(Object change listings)
────────
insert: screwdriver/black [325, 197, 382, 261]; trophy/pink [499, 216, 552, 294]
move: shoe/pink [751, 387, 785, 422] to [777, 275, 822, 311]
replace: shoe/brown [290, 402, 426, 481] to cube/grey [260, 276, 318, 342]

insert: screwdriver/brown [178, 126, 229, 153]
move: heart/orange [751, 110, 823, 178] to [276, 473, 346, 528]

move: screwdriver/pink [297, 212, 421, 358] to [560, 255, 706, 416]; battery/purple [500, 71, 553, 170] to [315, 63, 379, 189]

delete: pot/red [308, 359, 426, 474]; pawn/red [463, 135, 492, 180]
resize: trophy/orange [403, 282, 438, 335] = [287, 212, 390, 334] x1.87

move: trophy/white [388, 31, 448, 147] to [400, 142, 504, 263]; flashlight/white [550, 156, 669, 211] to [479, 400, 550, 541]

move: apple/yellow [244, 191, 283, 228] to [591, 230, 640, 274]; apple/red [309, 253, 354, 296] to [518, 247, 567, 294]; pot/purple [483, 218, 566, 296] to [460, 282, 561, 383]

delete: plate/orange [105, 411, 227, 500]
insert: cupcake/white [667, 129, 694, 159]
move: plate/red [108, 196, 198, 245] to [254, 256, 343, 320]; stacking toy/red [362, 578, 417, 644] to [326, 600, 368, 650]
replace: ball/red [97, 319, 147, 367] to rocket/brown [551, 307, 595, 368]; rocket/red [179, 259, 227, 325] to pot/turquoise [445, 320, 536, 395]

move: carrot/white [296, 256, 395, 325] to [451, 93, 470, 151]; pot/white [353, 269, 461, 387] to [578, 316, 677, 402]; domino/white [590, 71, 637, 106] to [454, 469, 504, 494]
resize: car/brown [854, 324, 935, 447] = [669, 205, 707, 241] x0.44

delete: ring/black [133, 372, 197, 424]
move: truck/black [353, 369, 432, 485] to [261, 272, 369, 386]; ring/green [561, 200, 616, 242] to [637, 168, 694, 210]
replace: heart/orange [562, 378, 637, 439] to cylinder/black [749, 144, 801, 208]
────────
§ ASSIGNED TASK
The response must consist of all the data, reproduced without alteration.

§ RESPONSE
insert: screwdriver/black [325, 197, 382, 261]; trophy/pink [499, 216, 552, 294]
move: shoe/pink [751, 387, 785, 422] to [777, 275, 822, 311]
replace: shoe/brown [290, 402, 426, 481] to cube/grey [260, 276, 318, 342]

insert: screwdriver/brown [178, 126, 229, 153]
move: heart/orange [751, 110, 823, 178] to [276, 473, 346, 528]

move: screwdriver/pink [297, 212, 421, 358] to [560, 255, 706, 416]; battery/purple [500, 71, 553, 170] to [315, 63, 379, 189]

delete: pot/red [308, 359, 426, 474]; pawn/red [463, 135, 492, 180]
resize: trophy/orange [403, 282, 438, 335] = [287, 212, 390, 334] x1.87

move: trophy/white [388, 31, 448, 147] to [400, 142, 504, 263]; flashlight/white [550, 156, 669, 211] to [479, 400, 550, 541]

move: apple/yellow [244, 191, 283, 228] to [591, 230, 640, 274]; apple/red [309, 253, 354, 296] to [518, 247, 567, 294]; pot/purple [483, 218, 566, 296] to [460, 282, 561, 383]

delete: plate/orange [105, 411, 227, 500]
insert: cupcake/white [667, 129, 694, 159]
move: plate/red [108, 196, 198, 245] to [254, 256, 343, 320]; stacking toy/red [362, 578, 417, 644] to [326, 600, 368, 650]
replace: ball/red [97, 319, 147, 367] to rocket/brown [551, 307, 595, 368]; rocket/red [179, 259, 227, 325] to pot/turquoise [445, 320, 536, 395]

move: carrot/white [296, 256, 395, 325] to [451, 93, 470, 151]; pot/white [353, 269, 461, 387] to [578, 316, 677, 402]; domino/white [590, 71, 637, 106] to [454, 469, 504, 494]
resize: car/brown [854, 324, 935, 447] = [669, 205, 707, 241] x0.44

delete: ring/black [133, 372, 197, 424]
move: truck/black [353, 369, 432, 485] to [261, 272, 369, 386]; ring/green [561, 200, 616, 242] to [637, 168, 694, 210]
replace: heart/orange [562, 378, 637, 439] to cylinder/black [749, 144, 801, 208]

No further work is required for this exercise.